■ Your objective: Pick out all lines with the word "degrees" from the records that follow.

■ Data in this exercise:
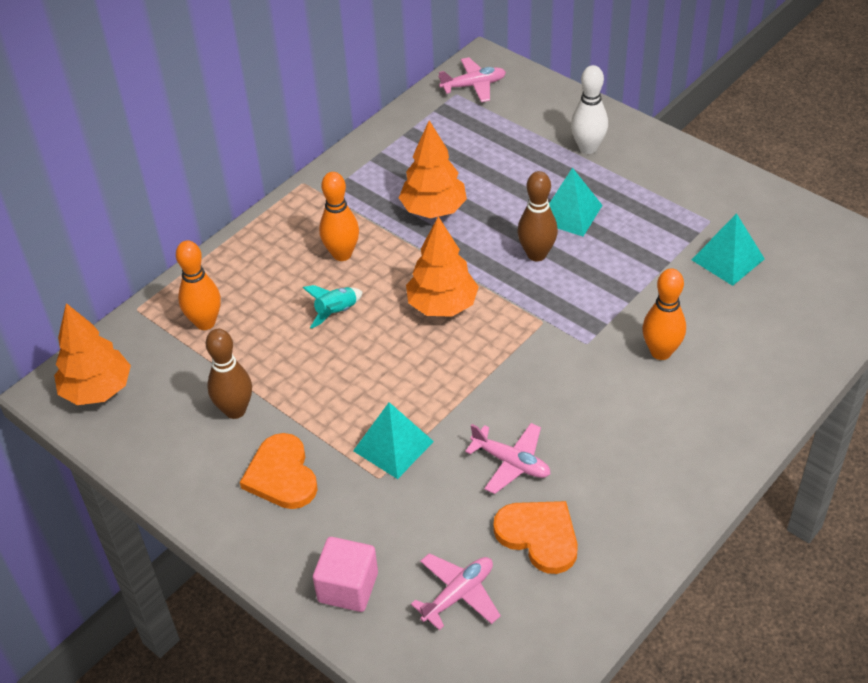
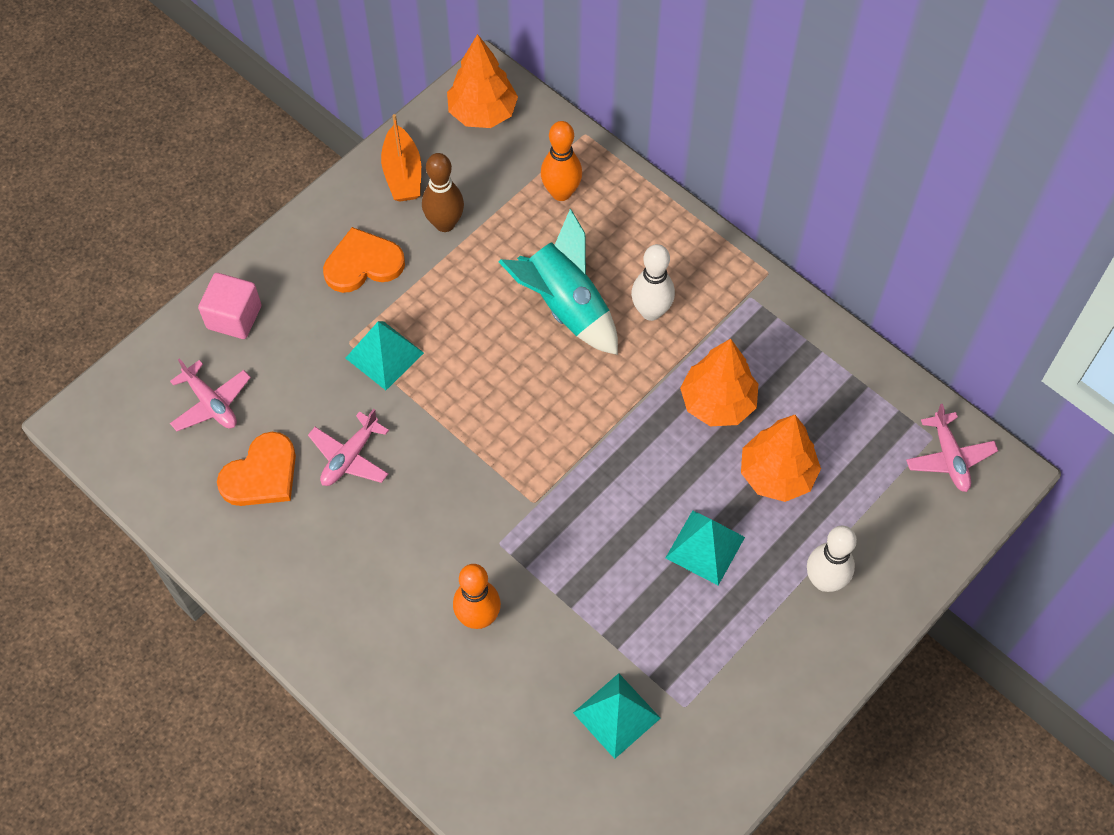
camera: 90 degrees right, 15 degrees up
(168, 451) = (402, 173): none -> orange boat
(336, 312) = (565, 306): turquoise rocket -> turquoise rocket, size x2.08
(342, 254) = (651, 311): orange bowling pin -> white bowling pin
(442, 305) = (566, 405): orange tree -> orange tree (777, 474)
(536, 254) = (638, 505): brown bowling pin -> none

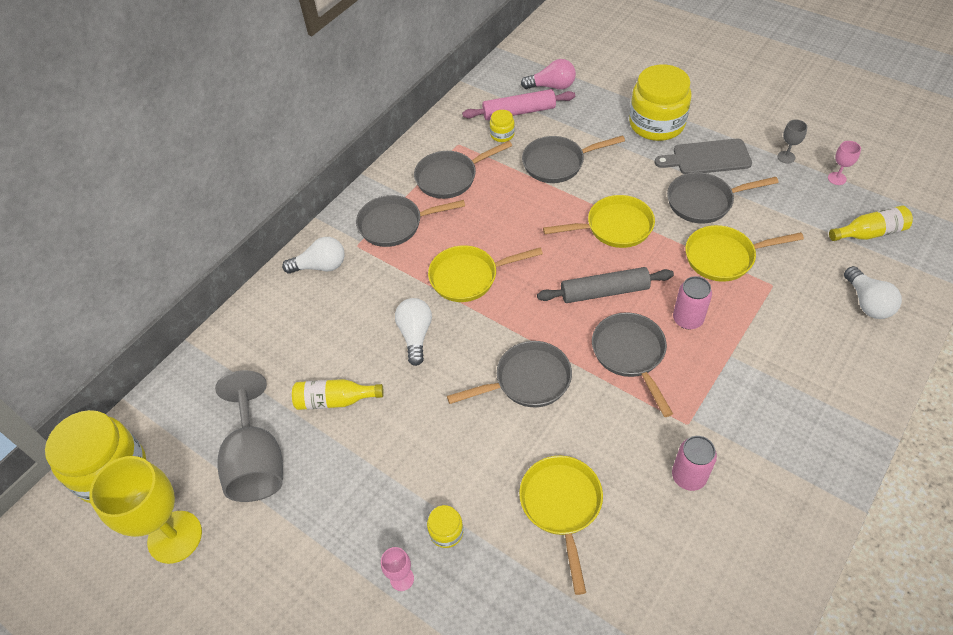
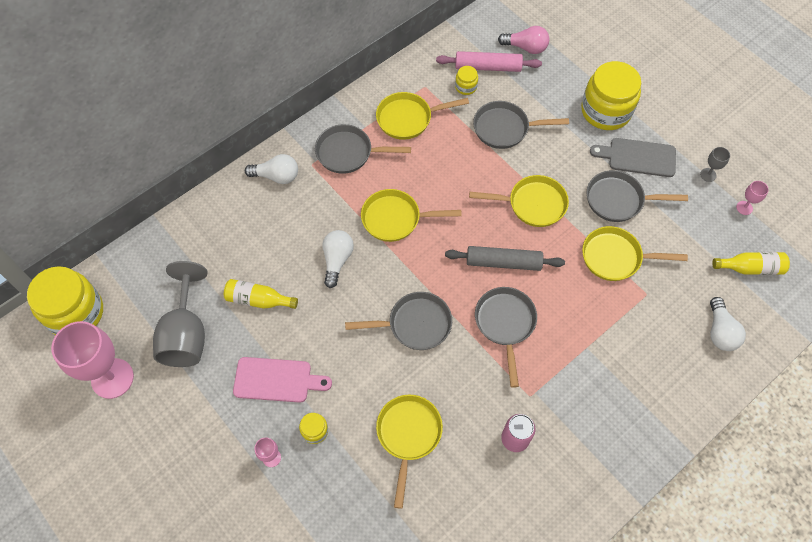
camera: 10 degrees right, 10 degrees up
(175, 537) = (112, 378): yellow goblet -> pink goblet
(382, 485) = (277, 380): none -> pink cutting board
(450, 177) = (408, 118): grey pan -> yellow pan
(687, 319) = (563, 306): pink can -> none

■ Answer:
camera: 90 degrees right, 15 degrees up
camera: 10 degrees right, 10 degrees up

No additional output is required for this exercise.